= What the task requires =
Please copy all of the data that follows exactly, leaving any pictures out.

(Working data Opens)

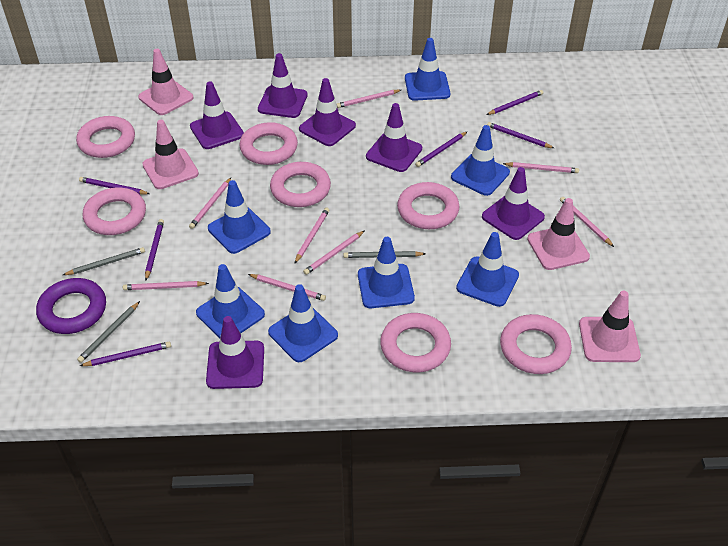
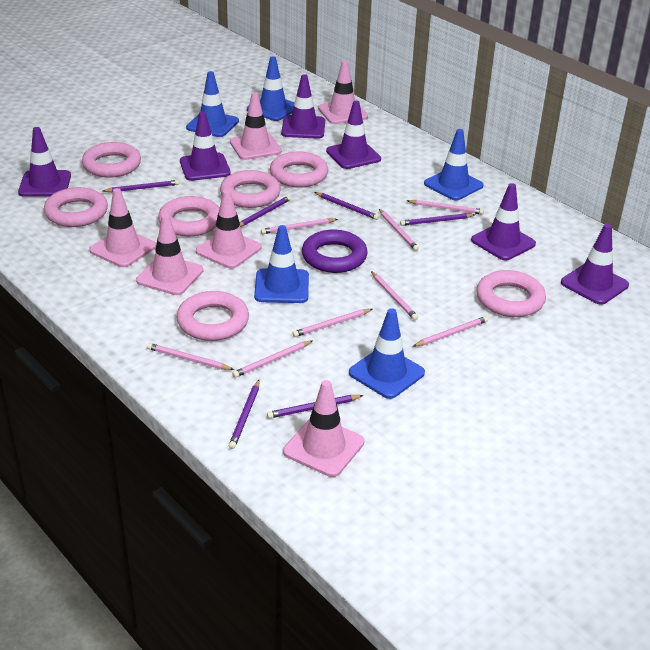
blue traffic cone: 7 -> 5
grey pencil: 3 -> 0
pink traffic cone: 4 -> 6

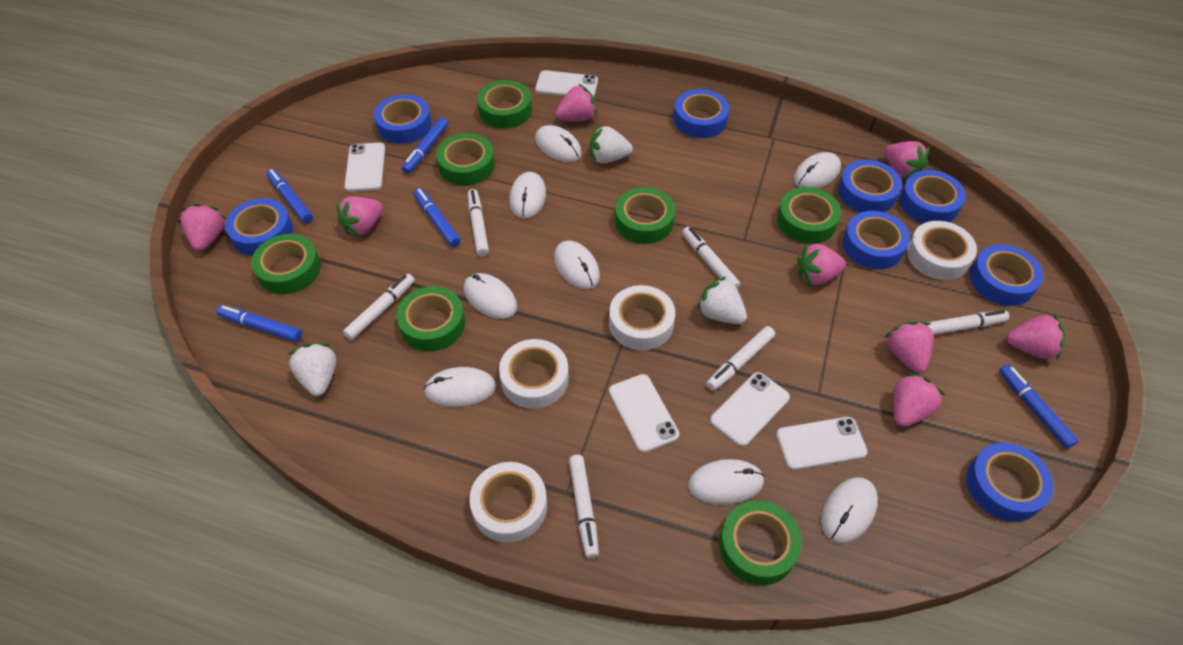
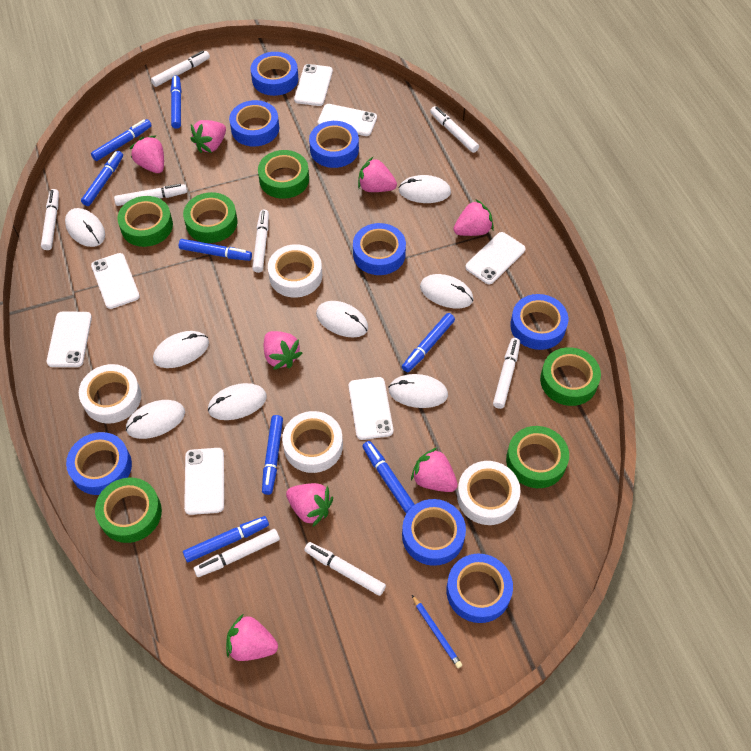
blue marker: 5 -> 8
blue pencil: 0 -> 1
green tape: 7 -> 6
white marker: 6 -> 8
white phone: 5 -> 7
white strawberry: 3 -> 0

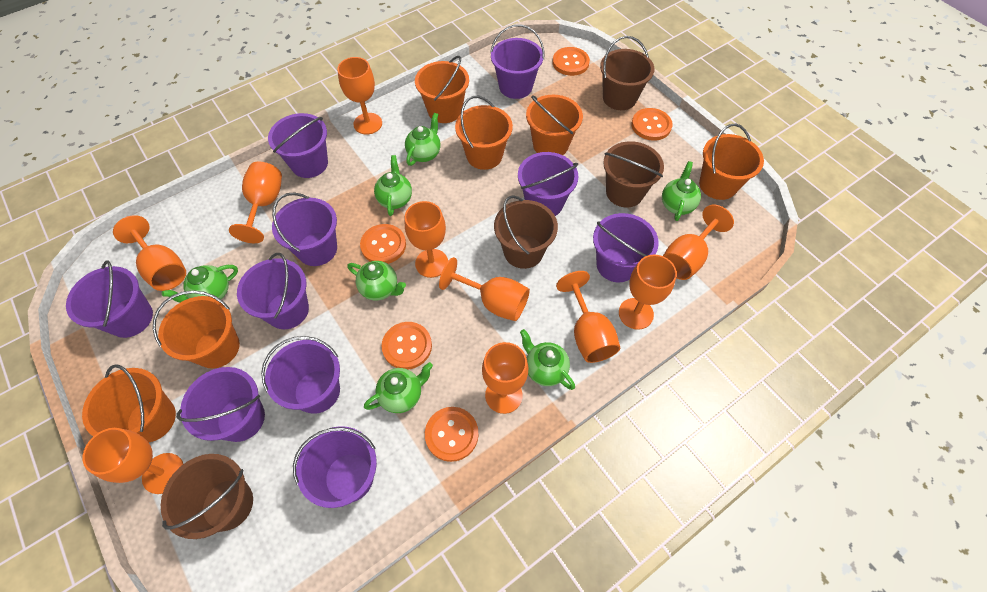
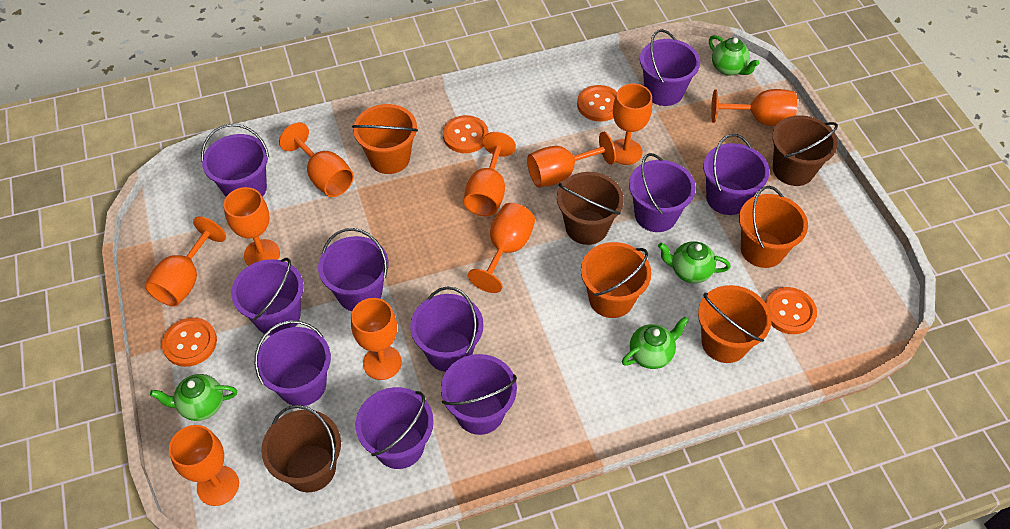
brown bucket: 4 -> 3
green teapot: 7 -> 4
orange bucket: 6 -> 4
orange button: 5 -> 4

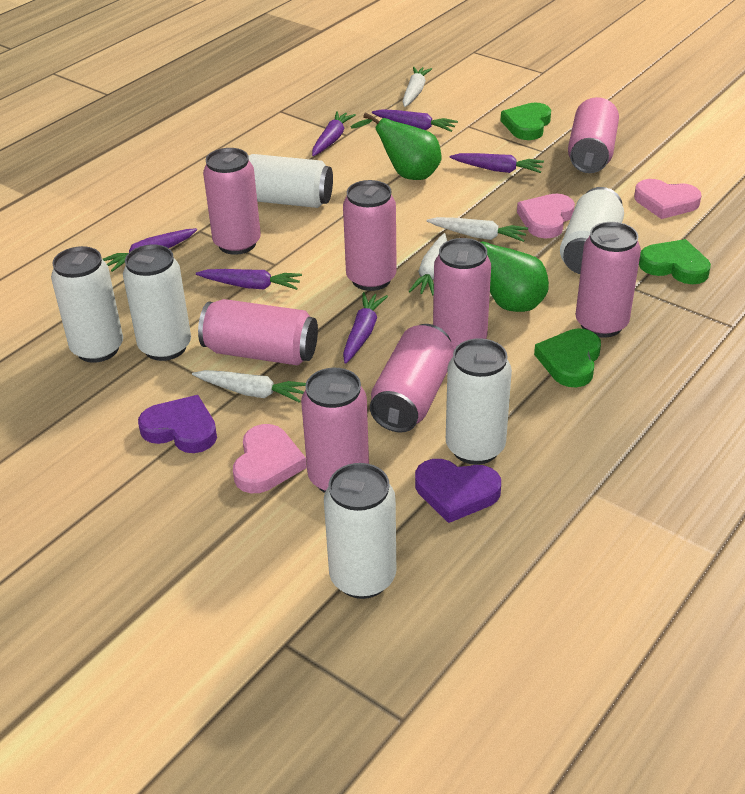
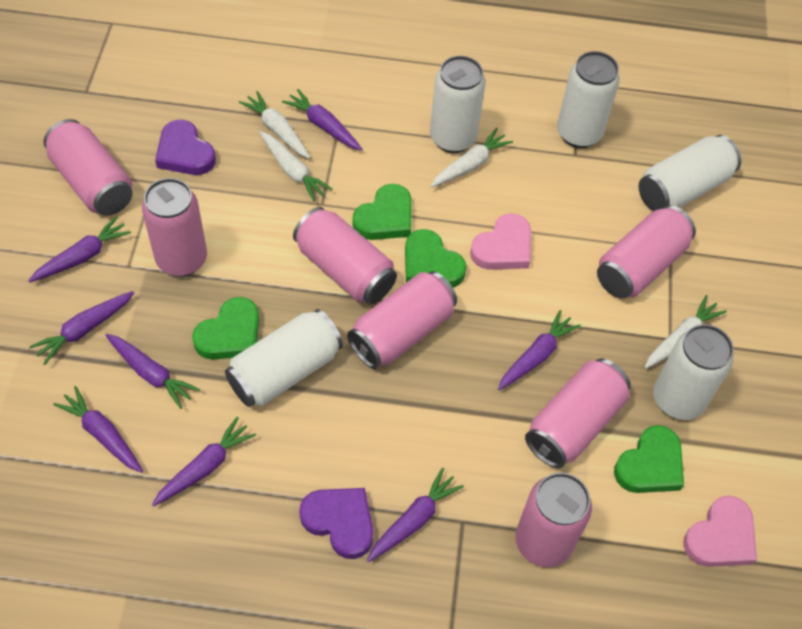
green heart: 3 -> 4
green pear: 2 -> 0
pink can: 8 -> 7
pink heart: 3 -> 2
purple carrot: 6 -> 8
white can: 6 -> 5

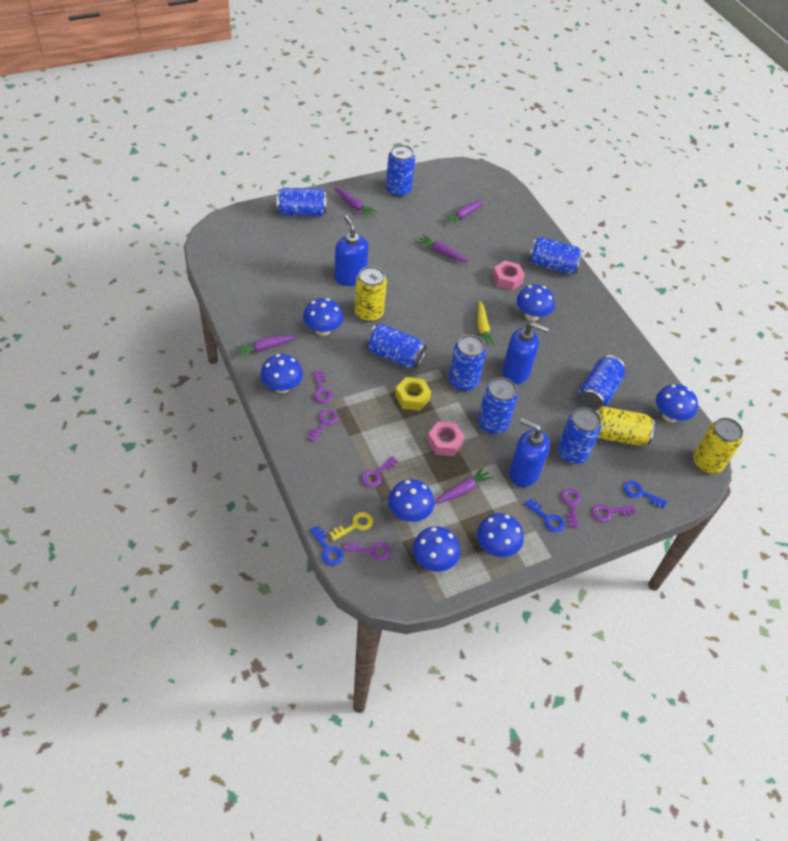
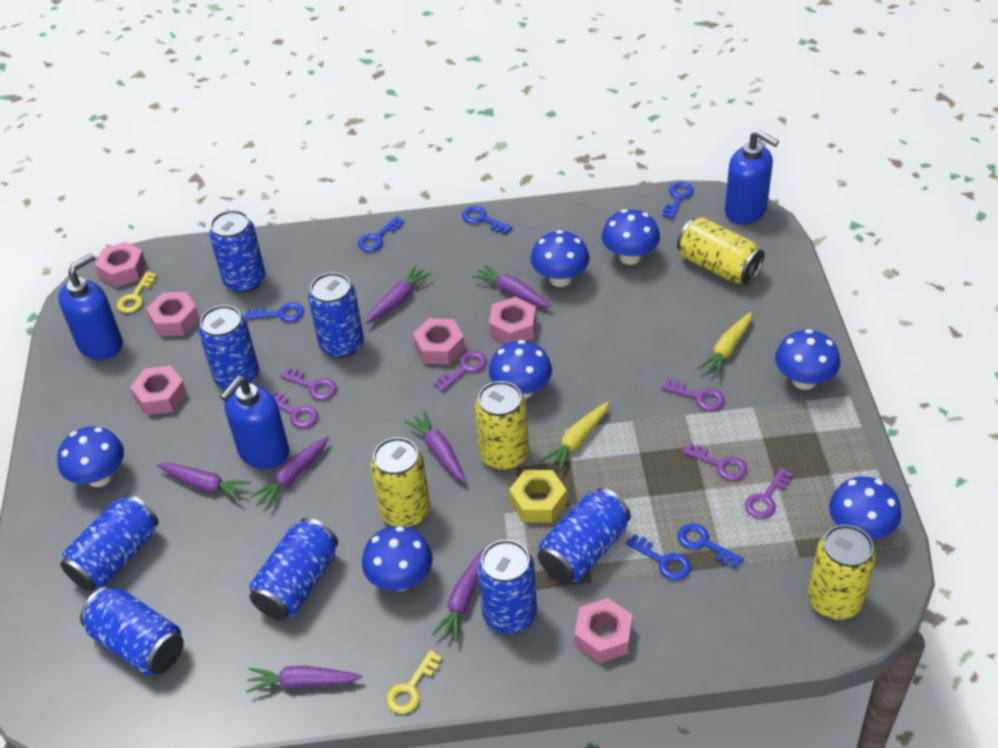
blue key: 3 -> 6
pink nut: 2 -> 6
purple carrot: 5 -> 7
yellow can: 3 -> 4
yellow carrot: 1 -> 2
yellow key: 1 -> 2

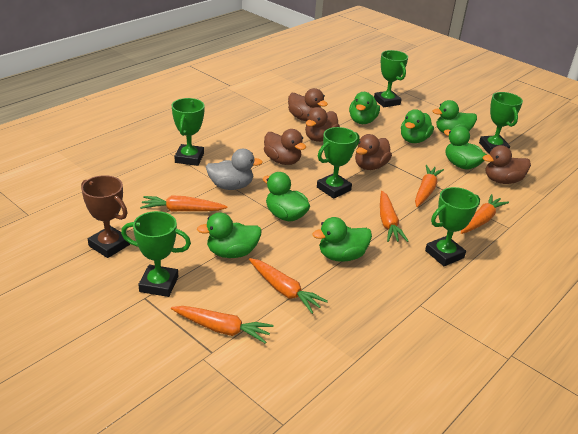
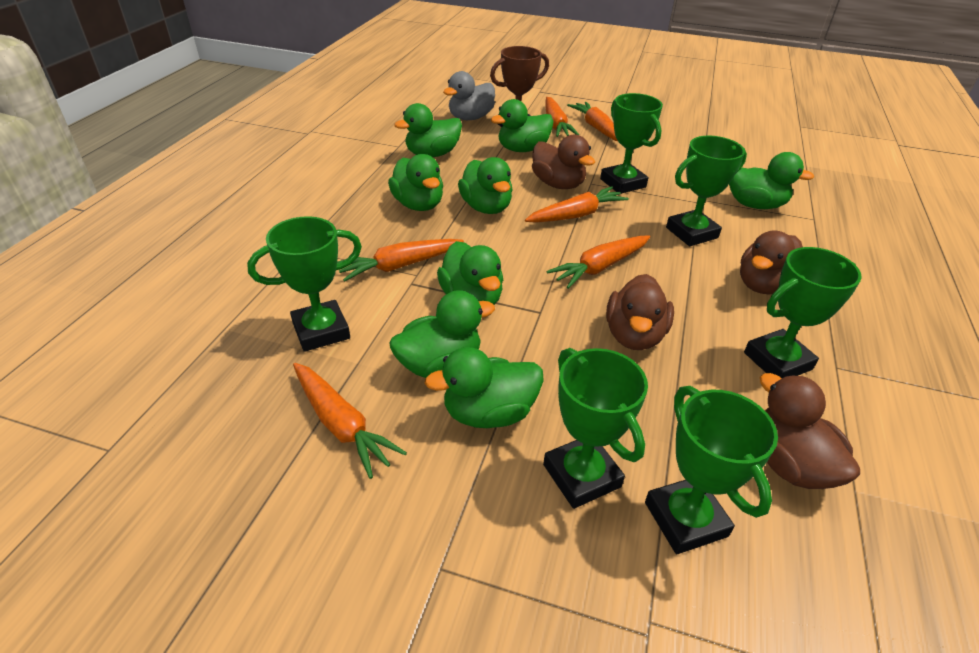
brown duck: 5 -> 4
green duck: 7 -> 8

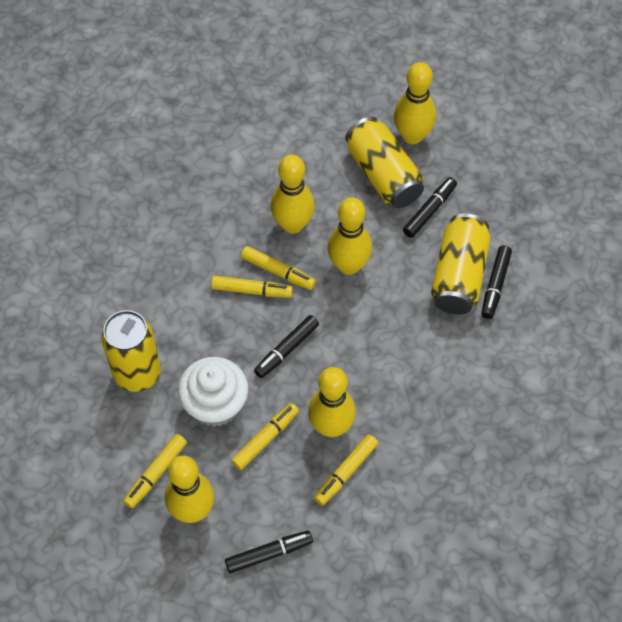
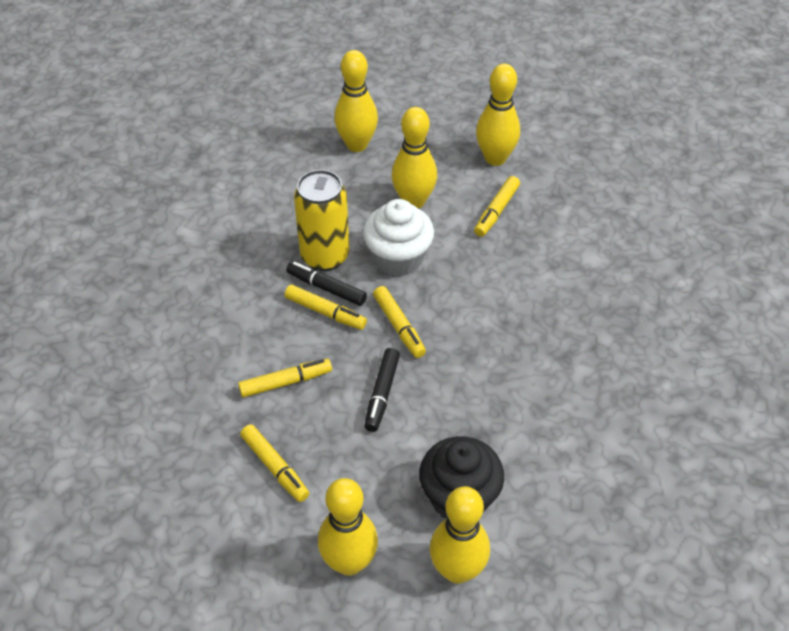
black cupcake: 0 -> 1
black marker: 4 -> 2
yellow can: 3 -> 1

(Working data Closes)

= Finished task =
blue traffic cone: 7 -> 5
grey pencil: 3 -> 0
pink traffic cone: 4 -> 6

blue marker: 5 -> 8
blue pencil: 0 -> 1
green tape: 7 -> 6
white marker: 6 -> 8
white phone: 5 -> 7
white strawberry: 3 -> 0

brown bucket: 4 -> 3
green teapot: 7 -> 4
orange bucket: 6 -> 4
orange button: 5 -> 4

green heart: 3 -> 4
green pear: 2 -> 0
pink can: 8 -> 7
pink heart: 3 -> 2
purple carrot: 6 -> 8
white can: 6 -> 5

blue key: 3 -> 6
pink nut: 2 -> 6
purple carrot: 5 -> 7
yellow can: 3 -> 4
yellow carrot: 1 -> 2
yellow key: 1 -> 2

brown duck: 5 -> 4
green duck: 7 -> 8

black cupcake: 0 -> 1
black marker: 4 -> 2
yellow can: 3 -> 1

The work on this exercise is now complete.